Data to use:
>> Start
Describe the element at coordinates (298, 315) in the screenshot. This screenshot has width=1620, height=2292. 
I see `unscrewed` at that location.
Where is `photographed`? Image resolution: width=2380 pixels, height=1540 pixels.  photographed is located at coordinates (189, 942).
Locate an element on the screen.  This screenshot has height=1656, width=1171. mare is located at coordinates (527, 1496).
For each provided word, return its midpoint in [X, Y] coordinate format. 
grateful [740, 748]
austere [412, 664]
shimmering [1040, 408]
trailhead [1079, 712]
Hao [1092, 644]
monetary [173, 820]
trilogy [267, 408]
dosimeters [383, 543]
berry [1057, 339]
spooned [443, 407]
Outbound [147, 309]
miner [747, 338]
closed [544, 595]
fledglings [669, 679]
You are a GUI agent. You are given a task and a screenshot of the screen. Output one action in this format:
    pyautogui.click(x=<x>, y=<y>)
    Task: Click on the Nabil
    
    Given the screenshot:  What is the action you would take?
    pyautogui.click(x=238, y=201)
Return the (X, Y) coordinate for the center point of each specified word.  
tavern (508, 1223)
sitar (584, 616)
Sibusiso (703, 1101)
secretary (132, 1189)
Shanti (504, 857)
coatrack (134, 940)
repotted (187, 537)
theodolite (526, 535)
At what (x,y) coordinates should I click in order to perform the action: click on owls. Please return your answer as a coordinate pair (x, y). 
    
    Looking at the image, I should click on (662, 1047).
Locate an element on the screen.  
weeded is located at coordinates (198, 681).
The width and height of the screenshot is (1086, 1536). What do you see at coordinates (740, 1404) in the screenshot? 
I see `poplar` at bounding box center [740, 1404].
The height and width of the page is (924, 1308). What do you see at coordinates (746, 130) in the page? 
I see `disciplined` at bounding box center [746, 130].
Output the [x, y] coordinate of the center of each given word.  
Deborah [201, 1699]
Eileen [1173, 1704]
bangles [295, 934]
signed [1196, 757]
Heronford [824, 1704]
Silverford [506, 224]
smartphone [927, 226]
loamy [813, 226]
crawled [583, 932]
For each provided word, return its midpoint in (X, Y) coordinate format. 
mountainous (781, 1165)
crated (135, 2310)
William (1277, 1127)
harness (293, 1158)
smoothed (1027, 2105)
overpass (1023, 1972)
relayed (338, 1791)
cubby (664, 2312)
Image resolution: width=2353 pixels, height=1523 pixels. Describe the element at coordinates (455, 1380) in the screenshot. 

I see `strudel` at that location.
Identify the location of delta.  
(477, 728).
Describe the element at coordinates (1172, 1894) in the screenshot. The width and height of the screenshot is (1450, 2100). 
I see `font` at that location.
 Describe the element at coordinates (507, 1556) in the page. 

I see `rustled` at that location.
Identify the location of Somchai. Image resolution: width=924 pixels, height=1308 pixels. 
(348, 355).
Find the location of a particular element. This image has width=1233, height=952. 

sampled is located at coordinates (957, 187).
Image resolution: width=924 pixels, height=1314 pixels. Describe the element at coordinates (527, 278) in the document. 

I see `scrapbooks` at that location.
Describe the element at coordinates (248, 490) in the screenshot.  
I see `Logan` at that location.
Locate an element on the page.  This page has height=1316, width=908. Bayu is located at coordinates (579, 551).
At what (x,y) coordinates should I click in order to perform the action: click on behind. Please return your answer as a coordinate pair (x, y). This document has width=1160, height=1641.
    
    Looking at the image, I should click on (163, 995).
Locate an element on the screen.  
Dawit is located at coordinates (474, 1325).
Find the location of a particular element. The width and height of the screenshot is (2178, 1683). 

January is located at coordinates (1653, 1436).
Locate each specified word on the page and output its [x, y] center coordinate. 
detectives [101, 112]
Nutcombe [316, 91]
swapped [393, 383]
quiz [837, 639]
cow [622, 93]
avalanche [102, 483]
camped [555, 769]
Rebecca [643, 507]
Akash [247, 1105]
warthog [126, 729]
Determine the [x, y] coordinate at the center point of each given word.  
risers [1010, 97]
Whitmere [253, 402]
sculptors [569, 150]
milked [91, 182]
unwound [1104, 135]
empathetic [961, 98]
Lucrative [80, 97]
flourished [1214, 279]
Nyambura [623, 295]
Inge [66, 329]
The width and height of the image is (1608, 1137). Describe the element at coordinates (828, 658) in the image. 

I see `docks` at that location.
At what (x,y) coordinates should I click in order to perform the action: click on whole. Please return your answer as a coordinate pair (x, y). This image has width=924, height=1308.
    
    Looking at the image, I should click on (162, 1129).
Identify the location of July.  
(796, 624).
>> End
Task statement:
Copy all of the rows above word for word.

Solution for this problem:
Describe the element at coordinates (298, 315) in the screenshot. This screenshot has width=1620, height=2292. 
I see `unscrewed` at that location.
Where is `photographed`? Image resolution: width=2380 pixels, height=1540 pixels.  photographed is located at coordinates (189, 942).
Locate an element on the screen.  This screenshot has height=1656, width=1171. mare is located at coordinates (527, 1496).
For each provided word, return its midpoint in [X, Y] coordinate format. 
grateful [740, 748]
austere [412, 664]
shimmering [1040, 408]
trailhead [1079, 712]
Hao [1092, 644]
monetary [173, 820]
trilogy [267, 408]
dosimeters [383, 543]
berry [1057, 339]
spooned [443, 407]
Outbound [147, 309]
miner [747, 338]
closed [544, 595]
fledglings [669, 679]
You are a GUI agent. You are given a task and a screenshot of the screen. Output one action in this format:
    pyautogui.click(x=<x>, y=<y>)
    Task: Click on the Nabil
    
    Given the screenshot:  What is the action you would take?
    pyautogui.click(x=238, y=201)
Return the (X, Y) coordinate for the center point of each specified word.  
tavern (508, 1223)
sitar (584, 616)
Sibusiso (703, 1101)
secretary (132, 1189)
Shanti (504, 857)
coatrack (134, 940)
repotted (187, 537)
theodolite (526, 535)
At what (x,y) coordinates should I click in order to perform the action: click on owls. Please return your answer as a coordinate pair (x, y). 
    
    Looking at the image, I should click on (662, 1047).
Locate an element on the screen.  
weeded is located at coordinates (198, 681).
The width and height of the screenshot is (1086, 1536). What do you see at coordinates (740, 1404) in the screenshot? 
I see `poplar` at bounding box center [740, 1404].
The height and width of the page is (924, 1308). What do you see at coordinates (746, 130) in the page? 
I see `disciplined` at bounding box center [746, 130].
Output the [x, y] coordinate of the center of each given word.  
Deborah [201, 1699]
Eileen [1173, 1704]
bangles [295, 934]
signed [1196, 757]
Heronford [824, 1704]
Silverford [506, 224]
smartphone [927, 226]
loamy [813, 226]
crawled [583, 932]
For each provided word, return its midpoint in (X, Y) coordinate format. 
mountainous (781, 1165)
crated (135, 2310)
William (1277, 1127)
harness (293, 1158)
smoothed (1027, 2105)
overpass (1023, 1972)
relayed (338, 1791)
cubby (664, 2312)
Image resolution: width=2353 pixels, height=1523 pixels. Describe the element at coordinates (455, 1380) in the screenshot. 

I see `strudel` at that location.
Identify the location of delta.  
(477, 728).
Describe the element at coordinates (1172, 1894) in the screenshot. The width and height of the screenshot is (1450, 2100). 
I see `font` at that location.
 Describe the element at coordinates (507, 1556) in the page. 

I see `rustled` at that location.
Identify the location of Somchai. Image resolution: width=924 pixels, height=1308 pixels. 
(348, 355).
Find the location of a particular element. This image has width=1233, height=952. 

sampled is located at coordinates (957, 187).
Image resolution: width=924 pixels, height=1314 pixels. Describe the element at coordinates (527, 278) in the document. 

I see `scrapbooks` at that location.
Describe the element at coordinates (248, 490) in the screenshot.  
I see `Logan` at that location.
Locate an element on the page.  This page has height=1316, width=908. Bayu is located at coordinates (579, 551).
At what (x,y) coordinates should I click in order to perform the action: click on behind. Please return your answer as a coordinate pair (x, y). This document has width=1160, height=1641.
    
    Looking at the image, I should click on (163, 995).
Locate an element on the screen.  
Dawit is located at coordinates (474, 1325).
Find the location of a particular element. The width and height of the screenshot is (2178, 1683). 

January is located at coordinates (1653, 1436).
Locate each specified word on the page and output its [x, y] center coordinate. 
detectives [101, 112]
Nutcombe [316, 91]
swapped [393, 383]
quiz [837, 639]
cow [622, 93]
avalanche [102, 483]
camped [555, 769]
Rebecca [643, 507]
Akash [247, 1105]
warthog [126, 729]
Determine the [x, y] coordinate at the center point of each given word.  
risers [1010, 97]
Whitmere [253, 402]
sculptors [569, 150]
milked [91, 182]
unwound [1104, 135]
empathetic [961, 98]
Lucrative [80, 97]
flourished [1214, 279]
Nyambura [623, 295]
Inge [66, 329]
The width and height of the image is (1608, 1137). Describe the element at coordinates (828, 658) in the image. 

I see `docks` at that location.
At what (x,y) coordinates should I click in order to perform the action: click on whole. Please return your answer as a coordinate pair (x, y). This image has width=924, height=1308.
    
    Looking at the image, I should click on (162, 1129).
Identify the location of July.  
(796, 624).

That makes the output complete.